### Problem to solve
Given the material below, return only the lines starting at the line with "white car [266,215,353,279]" and ending at the line with "purple stacking toy [191,211,227,262] -> none", exactly as they appear.
#### Input data
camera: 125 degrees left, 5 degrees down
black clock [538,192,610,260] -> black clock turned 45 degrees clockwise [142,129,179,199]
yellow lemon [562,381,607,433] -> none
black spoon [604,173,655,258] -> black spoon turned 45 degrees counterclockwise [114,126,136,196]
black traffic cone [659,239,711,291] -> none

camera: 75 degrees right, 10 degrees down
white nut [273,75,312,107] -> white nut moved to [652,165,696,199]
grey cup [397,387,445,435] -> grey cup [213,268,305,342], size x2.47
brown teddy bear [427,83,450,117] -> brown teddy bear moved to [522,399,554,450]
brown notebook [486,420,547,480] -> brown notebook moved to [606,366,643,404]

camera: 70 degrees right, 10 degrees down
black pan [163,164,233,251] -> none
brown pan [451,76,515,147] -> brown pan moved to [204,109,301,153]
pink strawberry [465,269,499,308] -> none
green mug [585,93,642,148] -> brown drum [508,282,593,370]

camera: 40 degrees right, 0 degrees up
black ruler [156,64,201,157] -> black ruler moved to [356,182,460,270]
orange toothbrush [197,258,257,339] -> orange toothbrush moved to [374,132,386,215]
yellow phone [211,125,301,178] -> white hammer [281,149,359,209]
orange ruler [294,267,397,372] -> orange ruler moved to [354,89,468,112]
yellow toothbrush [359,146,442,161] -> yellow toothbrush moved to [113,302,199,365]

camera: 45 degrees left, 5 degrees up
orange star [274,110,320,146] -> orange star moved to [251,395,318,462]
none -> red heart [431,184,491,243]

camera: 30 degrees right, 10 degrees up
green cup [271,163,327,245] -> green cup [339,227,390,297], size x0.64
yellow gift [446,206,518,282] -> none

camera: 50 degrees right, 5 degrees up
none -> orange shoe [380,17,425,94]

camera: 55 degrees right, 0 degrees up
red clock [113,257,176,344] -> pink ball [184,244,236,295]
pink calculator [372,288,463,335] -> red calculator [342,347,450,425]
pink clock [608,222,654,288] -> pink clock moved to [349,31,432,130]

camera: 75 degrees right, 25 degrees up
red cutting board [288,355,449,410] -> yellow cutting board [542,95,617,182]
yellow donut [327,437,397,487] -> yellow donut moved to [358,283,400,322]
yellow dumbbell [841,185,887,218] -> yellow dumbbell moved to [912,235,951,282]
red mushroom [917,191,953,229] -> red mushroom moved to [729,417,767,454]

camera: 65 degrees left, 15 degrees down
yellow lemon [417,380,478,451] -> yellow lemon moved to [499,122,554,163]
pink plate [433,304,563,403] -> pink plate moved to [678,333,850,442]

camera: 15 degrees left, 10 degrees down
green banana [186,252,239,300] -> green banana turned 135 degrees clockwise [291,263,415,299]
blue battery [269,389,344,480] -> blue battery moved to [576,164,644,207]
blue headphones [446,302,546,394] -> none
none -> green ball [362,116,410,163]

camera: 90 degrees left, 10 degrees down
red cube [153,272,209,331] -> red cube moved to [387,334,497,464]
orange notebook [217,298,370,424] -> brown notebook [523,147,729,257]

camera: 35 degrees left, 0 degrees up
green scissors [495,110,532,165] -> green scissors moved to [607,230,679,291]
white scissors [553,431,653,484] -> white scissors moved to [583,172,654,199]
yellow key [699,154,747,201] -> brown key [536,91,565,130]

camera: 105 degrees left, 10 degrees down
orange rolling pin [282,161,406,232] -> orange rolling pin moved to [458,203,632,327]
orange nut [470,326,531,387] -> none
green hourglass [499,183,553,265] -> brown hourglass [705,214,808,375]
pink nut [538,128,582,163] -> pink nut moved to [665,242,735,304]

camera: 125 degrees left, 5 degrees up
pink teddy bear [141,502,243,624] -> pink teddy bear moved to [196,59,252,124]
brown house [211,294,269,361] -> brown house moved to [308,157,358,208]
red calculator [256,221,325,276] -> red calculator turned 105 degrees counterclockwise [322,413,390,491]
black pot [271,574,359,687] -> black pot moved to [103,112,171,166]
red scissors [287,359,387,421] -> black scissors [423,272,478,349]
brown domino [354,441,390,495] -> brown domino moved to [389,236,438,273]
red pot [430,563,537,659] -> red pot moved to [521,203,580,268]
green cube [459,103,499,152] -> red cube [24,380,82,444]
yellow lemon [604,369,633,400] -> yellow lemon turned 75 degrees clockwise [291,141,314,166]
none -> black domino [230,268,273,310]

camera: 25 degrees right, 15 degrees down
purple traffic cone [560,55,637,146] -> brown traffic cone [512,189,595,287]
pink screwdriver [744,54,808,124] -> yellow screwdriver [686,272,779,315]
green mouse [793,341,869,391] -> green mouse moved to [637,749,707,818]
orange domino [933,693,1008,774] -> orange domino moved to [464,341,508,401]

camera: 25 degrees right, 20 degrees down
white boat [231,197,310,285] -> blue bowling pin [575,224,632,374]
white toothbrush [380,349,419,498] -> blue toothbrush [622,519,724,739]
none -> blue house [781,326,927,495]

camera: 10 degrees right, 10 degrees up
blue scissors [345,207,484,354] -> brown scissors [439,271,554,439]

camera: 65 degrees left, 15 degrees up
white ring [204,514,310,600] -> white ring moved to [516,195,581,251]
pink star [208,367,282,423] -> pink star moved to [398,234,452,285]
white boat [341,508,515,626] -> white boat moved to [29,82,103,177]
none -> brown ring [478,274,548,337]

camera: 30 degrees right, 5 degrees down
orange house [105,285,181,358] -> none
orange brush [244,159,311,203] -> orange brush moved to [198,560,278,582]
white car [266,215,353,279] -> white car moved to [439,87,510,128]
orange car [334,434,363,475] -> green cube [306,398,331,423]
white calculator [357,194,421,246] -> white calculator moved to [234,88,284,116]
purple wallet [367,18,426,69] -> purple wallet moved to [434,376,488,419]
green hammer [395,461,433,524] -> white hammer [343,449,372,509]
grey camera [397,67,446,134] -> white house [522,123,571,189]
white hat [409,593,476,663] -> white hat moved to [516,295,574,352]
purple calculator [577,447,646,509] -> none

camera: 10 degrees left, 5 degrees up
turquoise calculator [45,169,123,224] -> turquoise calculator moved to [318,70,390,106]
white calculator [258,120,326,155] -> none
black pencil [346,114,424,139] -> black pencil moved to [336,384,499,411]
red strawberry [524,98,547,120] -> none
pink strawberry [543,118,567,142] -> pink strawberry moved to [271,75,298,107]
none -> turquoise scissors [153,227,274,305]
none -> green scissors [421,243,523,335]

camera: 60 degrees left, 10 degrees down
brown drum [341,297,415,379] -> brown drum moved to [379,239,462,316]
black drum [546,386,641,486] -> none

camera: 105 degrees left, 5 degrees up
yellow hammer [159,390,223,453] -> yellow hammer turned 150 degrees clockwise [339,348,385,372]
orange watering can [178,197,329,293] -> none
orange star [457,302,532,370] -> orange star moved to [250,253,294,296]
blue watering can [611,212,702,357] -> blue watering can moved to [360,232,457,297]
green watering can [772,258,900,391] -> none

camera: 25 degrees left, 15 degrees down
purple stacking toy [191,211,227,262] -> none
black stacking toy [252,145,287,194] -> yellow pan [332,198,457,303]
########
### Answer box
white car [266,215,353,279] -> white car moved to [439,87,510,128]
orange car [334,434,363,475] -> green cube [306,398,331,423]
white calculator [357,194,421,246] -> white calculator moved to [234,88,284,116]
purple wallet [367,18,426,69] -> purple wallet moved to [434,376,488,419]
green hammer [395,461,433,524] -> white hammer [343,449,372,509]
grey camera [397,67,446,134] -> white house [522,123,571,189]
white hat [409,593,476,663] -> white hat moved to [516,295,574,352]
purple calculator [577,447,646,509] -> none

camera: 10 degrees left, 5 degrees up
turquoise calculator [45,169,123,224] -> turquoise calculator moved to [318,70,390,106]
white calculator [258,120,326,155] -> none
black pencil [346,114,424,139] -> black pencil moved to [336,384,499,411]
red strawberry [524,98,547,120] -> none
pink strawberry [543,118,567,142] -> pink strawberry moved to [271,75,298,107]
none -> turquoise scissors [153,227,274,305]
none -> green scissors [421,243,523,335]

camera: 60 degrees left, 10 degrees down
brown drum [341,297,415,379] -> brown drum moved to [379,239,462,316]
black drum [546,386,641,486] -> none

camera: 105 degrees left, 5 degrees up
yellow hammer [159,390,223,453] -> yellow hammer turned 150 degrees clockwise [339,348,385,372]
orange watering can [178,197,329,293] -> none
orange star [457,302,532,370] -> orange star moved to [250,253,294,296]
blue watering can [611,212,702,357] -> blue watering can moved to [360,232,457,297]
green watering can [772,258,900,391] -> none

camera: 25 degrees left, 15 degrees down
purple stacking toy [191,211,227,262] -> none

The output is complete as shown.